[Records from a collection]
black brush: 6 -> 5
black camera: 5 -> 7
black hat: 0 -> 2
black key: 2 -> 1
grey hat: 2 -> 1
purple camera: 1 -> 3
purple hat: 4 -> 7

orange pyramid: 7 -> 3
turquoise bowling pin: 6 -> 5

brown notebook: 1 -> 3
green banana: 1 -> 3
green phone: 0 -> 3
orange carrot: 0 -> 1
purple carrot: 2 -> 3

...

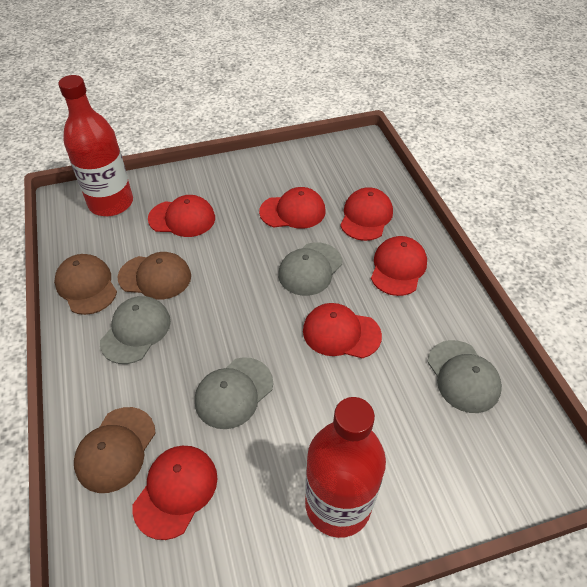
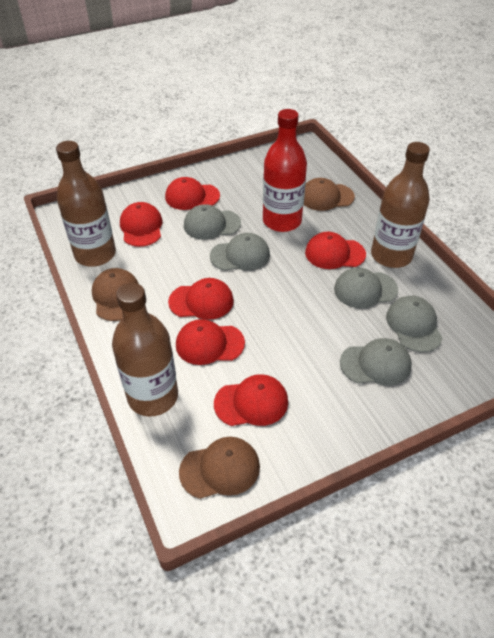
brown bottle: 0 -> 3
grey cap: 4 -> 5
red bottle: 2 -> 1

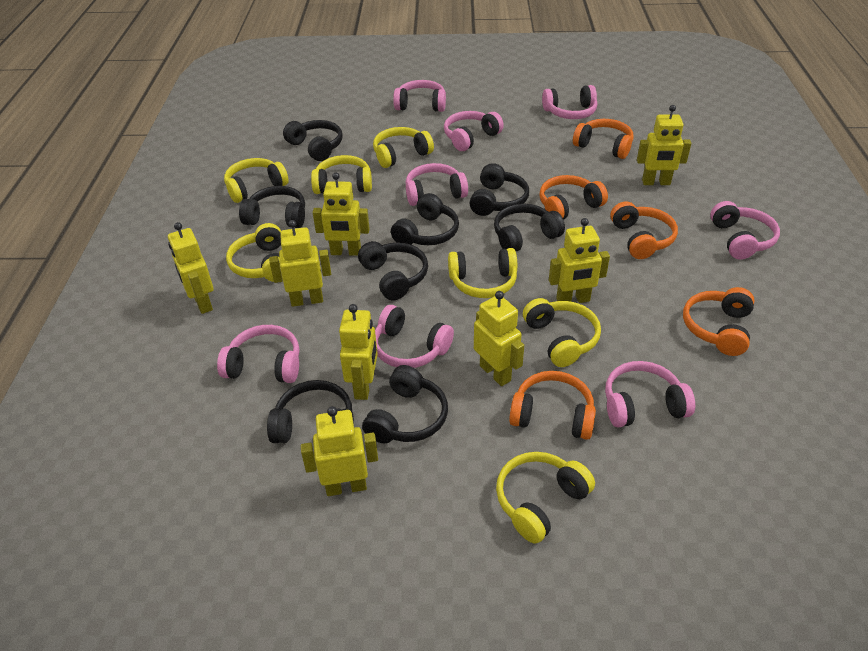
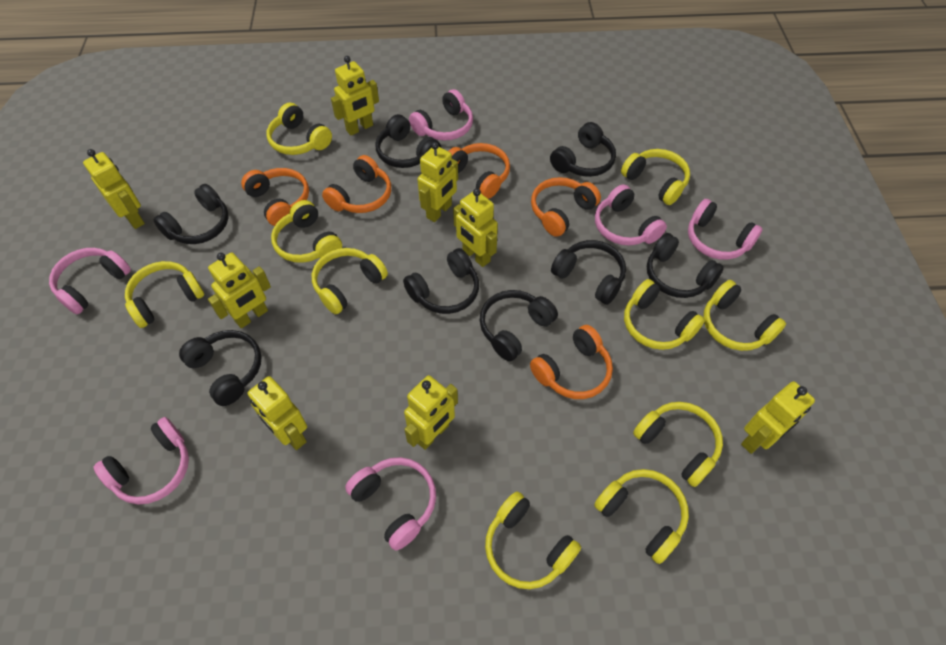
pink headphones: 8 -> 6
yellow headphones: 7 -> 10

EXERCISE OBJECTIVE:
Using only the entries above, output the line with "orange pyramid: 7 -> 3", the line with "purple carrot: 2 -> 3", and all lines between them, exactly as they stand.

TASK RESPONSE:
orange pyramid: 7 -> 3
turquoise bowling pin: 6 -> 5

brown notebook: 1 -> 3
green banana: 1 -> 3
green phone: 0 -> 3
orange carrot: 0 -> 1
purple carrot: 2 -> 3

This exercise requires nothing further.